- **Work request**
How many lines below contain the string "purple"? Reply with the figure and no further words.

[Available data — start]

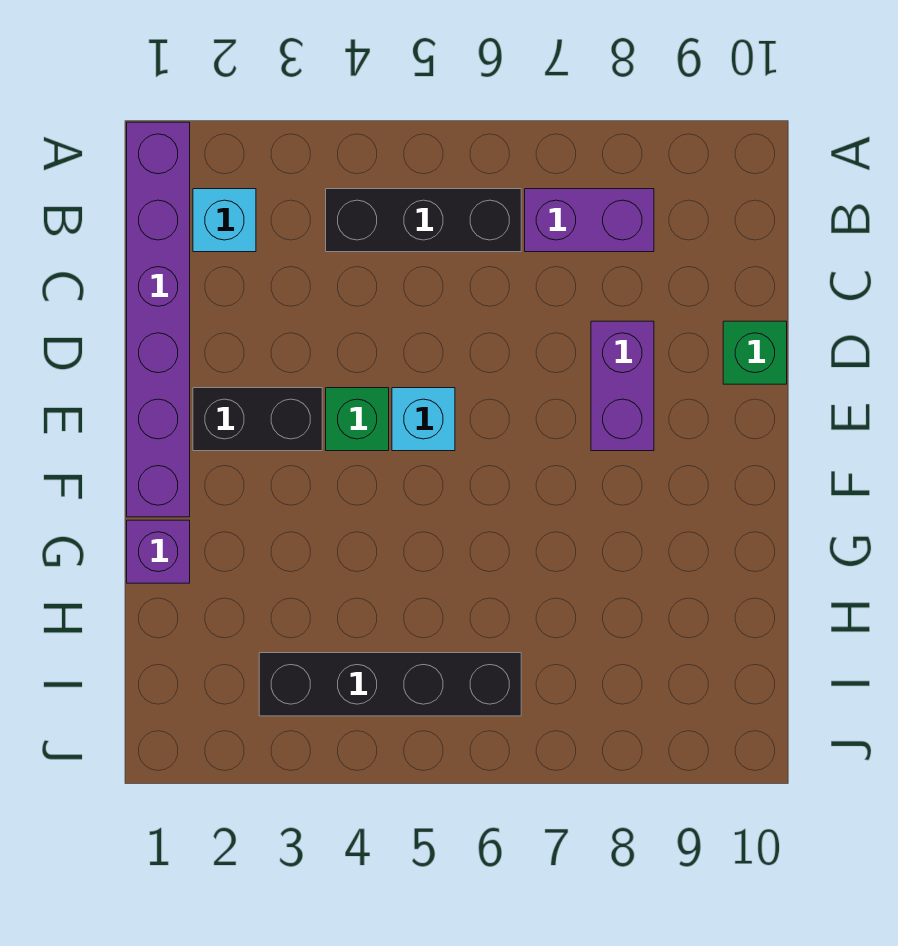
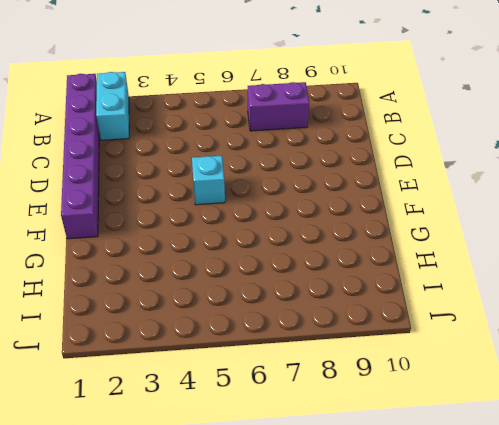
cyan 1x2 brick [96,72,129,140] -> cyan 1x1 brick [193,189,256,252]
none -> black 1x3 brick [326,189,521,252]
none -> purple 1x2 brick [591,321,654,451]

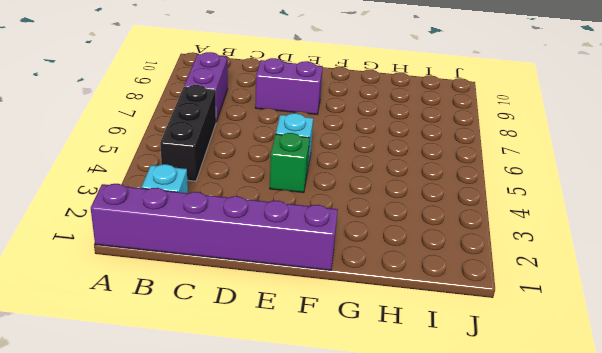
none -> green 1x1 brick [723,321,787,384]
none -> black 1x2 brick [193,388,322,451]

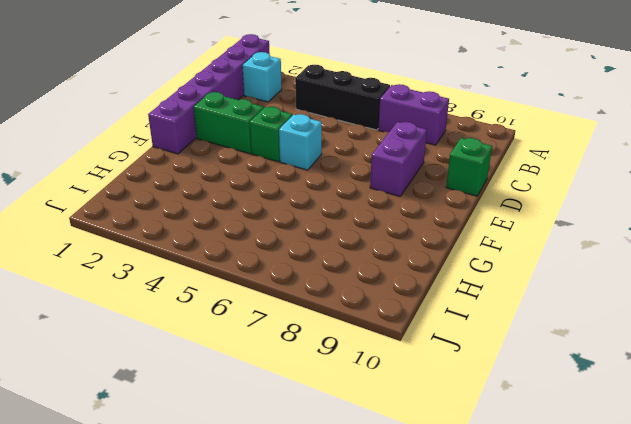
green 1x2 brick [194,92,264,154] -> black 1x2 brick [193,388,322,451]
none -> purple 1x1 brick [127,520,190,583]
none -> black 1x4 brick [259,653,521,716]

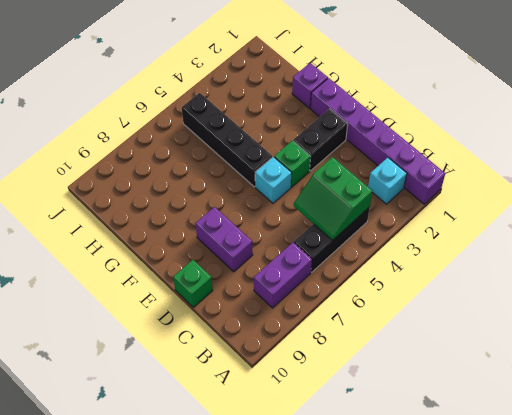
green 2x2 slope [294,157,372,241] -> none
black 1x4 brick [182,93,272,187] -> black 1x4 brick turned to [259,653,521,716]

[Available data — finish]

- **Exercise answer**
2